#### Assignment
Collect from the data below each line with "button".

Records from a data collection
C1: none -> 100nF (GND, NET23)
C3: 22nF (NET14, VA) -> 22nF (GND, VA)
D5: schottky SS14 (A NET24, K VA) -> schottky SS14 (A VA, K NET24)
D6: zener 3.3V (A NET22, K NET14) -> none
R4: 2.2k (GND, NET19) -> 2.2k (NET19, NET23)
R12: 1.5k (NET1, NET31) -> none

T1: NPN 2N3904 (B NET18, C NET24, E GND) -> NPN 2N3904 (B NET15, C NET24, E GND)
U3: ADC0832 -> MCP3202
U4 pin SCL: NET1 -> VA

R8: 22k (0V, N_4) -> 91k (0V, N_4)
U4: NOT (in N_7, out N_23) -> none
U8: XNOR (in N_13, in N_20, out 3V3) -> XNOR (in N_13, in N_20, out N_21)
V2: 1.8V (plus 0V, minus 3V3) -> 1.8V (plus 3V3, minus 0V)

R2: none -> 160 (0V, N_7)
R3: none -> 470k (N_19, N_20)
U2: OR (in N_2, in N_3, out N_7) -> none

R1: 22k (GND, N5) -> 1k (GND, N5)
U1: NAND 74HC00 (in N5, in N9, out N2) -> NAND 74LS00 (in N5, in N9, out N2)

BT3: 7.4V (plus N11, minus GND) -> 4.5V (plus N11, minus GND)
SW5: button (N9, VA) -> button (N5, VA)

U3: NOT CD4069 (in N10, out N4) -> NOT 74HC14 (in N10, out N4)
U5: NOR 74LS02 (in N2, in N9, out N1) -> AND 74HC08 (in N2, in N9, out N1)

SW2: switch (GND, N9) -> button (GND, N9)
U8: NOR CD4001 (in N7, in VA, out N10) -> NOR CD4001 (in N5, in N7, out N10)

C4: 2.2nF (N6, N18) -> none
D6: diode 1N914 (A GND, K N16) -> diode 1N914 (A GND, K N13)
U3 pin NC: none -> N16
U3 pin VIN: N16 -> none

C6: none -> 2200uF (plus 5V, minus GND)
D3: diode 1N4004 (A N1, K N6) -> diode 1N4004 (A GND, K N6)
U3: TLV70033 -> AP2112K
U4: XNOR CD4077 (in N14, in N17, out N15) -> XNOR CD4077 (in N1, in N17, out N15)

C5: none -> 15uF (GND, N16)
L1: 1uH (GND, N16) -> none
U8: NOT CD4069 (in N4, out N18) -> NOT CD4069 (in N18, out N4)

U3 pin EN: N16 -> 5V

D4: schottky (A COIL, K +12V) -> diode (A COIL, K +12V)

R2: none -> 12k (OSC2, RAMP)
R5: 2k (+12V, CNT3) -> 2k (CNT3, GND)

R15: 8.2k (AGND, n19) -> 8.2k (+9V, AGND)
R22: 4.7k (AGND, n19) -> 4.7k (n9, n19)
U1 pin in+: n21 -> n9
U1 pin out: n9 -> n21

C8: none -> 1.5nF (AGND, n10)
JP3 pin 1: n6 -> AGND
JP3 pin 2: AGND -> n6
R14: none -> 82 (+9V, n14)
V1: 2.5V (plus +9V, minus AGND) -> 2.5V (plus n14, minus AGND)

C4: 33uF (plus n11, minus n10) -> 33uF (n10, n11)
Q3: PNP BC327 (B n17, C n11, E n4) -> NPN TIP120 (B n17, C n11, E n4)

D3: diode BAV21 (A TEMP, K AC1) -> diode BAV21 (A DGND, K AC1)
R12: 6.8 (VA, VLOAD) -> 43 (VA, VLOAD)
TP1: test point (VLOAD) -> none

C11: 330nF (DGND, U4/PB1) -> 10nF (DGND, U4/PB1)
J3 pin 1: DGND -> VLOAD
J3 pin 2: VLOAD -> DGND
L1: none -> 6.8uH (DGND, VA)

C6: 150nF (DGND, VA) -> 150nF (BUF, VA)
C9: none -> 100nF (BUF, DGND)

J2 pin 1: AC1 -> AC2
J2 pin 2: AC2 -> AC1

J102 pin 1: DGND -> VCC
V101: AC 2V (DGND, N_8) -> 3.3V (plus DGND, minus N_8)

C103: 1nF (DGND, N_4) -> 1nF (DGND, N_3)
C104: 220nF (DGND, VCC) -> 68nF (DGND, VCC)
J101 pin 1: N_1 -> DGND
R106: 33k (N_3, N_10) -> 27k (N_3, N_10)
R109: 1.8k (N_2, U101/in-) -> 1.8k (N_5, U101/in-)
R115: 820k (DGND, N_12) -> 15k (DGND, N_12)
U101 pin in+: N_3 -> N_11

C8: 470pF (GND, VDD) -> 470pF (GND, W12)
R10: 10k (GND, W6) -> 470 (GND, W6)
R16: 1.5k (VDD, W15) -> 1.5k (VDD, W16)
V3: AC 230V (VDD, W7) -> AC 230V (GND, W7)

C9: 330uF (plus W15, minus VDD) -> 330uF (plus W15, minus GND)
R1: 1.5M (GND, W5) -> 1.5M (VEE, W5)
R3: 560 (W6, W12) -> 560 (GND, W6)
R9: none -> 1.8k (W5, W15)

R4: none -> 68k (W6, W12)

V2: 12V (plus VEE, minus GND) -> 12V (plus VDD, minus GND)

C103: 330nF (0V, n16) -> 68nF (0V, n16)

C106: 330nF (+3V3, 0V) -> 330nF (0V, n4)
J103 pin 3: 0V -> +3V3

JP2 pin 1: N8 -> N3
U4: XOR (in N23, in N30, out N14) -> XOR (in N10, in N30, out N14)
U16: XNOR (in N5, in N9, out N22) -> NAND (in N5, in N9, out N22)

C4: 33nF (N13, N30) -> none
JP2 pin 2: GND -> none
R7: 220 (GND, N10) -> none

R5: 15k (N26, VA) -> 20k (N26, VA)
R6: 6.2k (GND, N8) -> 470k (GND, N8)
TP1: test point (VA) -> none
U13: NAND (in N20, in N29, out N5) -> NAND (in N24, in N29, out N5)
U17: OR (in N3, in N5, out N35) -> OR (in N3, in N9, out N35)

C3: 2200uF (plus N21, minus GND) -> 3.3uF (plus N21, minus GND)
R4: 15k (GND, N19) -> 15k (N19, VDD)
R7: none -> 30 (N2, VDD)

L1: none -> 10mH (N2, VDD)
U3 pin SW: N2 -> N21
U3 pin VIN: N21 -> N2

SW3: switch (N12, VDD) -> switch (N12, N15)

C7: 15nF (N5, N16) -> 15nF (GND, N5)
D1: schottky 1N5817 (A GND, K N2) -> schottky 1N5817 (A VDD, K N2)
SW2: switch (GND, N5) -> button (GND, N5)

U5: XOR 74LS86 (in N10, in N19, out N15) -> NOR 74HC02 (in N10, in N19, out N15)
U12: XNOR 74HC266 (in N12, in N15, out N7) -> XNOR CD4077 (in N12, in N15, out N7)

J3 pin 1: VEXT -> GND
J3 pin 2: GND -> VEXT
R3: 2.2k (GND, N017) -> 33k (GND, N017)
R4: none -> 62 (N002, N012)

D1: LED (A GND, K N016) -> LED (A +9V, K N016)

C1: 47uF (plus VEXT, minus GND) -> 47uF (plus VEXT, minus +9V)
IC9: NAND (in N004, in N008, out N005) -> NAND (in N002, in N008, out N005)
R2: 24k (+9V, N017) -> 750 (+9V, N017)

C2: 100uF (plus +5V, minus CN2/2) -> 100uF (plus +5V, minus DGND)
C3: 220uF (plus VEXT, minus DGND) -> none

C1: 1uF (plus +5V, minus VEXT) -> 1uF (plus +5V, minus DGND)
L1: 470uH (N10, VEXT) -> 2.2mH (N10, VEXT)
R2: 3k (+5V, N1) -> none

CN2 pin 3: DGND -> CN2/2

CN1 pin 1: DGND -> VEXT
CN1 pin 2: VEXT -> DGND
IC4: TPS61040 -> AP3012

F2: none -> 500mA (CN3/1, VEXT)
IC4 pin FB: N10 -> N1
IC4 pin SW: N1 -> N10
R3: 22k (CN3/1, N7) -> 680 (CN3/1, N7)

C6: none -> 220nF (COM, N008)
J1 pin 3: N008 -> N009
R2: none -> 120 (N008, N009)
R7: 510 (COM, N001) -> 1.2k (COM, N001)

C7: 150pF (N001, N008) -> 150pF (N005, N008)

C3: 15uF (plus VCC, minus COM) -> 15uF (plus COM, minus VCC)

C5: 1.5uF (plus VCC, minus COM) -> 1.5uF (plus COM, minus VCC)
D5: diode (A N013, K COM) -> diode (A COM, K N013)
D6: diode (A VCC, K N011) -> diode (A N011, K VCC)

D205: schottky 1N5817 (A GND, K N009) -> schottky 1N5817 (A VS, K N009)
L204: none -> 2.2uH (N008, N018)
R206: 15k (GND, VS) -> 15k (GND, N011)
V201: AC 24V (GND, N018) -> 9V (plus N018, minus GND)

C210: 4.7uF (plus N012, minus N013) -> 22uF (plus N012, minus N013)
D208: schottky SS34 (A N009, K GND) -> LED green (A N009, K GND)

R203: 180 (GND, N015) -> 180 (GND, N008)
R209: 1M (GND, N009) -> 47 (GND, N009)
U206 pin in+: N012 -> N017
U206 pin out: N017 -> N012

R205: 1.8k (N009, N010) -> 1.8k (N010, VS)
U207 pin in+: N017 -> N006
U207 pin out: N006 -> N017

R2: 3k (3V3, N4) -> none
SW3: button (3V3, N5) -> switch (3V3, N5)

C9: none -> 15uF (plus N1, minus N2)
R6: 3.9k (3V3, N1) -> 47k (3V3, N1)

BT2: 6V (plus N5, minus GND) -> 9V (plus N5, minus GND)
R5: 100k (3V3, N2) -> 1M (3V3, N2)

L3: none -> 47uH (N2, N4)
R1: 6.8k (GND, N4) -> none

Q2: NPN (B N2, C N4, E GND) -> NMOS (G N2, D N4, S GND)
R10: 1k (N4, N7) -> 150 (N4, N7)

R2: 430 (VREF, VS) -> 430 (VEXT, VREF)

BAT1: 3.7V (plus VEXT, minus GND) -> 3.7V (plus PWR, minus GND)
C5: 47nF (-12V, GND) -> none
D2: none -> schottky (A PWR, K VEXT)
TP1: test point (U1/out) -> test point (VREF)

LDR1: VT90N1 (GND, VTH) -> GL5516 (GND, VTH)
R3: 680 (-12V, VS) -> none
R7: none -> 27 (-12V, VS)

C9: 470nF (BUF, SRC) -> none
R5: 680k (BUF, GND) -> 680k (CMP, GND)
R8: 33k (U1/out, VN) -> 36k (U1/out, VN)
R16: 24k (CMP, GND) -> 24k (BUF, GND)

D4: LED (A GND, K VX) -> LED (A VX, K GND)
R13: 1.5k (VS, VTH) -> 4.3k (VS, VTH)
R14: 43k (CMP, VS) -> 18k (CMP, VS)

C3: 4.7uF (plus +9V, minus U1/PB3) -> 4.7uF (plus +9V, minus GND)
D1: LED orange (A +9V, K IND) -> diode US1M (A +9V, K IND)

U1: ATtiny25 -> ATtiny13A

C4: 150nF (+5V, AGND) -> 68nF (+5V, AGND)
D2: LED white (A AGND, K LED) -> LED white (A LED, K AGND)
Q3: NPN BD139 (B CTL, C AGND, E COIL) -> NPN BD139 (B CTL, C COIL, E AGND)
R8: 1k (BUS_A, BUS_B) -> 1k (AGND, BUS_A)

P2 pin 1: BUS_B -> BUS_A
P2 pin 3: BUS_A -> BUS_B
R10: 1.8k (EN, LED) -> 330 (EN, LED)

#### Result of the exercise
SW5: button (N9, VA) -> button (N5, VA)
SW2: switch (GND, N9) -> button (GND, N9)
SW2: switch (GND, N5) -> button (GND, N5)
SW3: button (3V3, N5) -> switch (3V3, N5)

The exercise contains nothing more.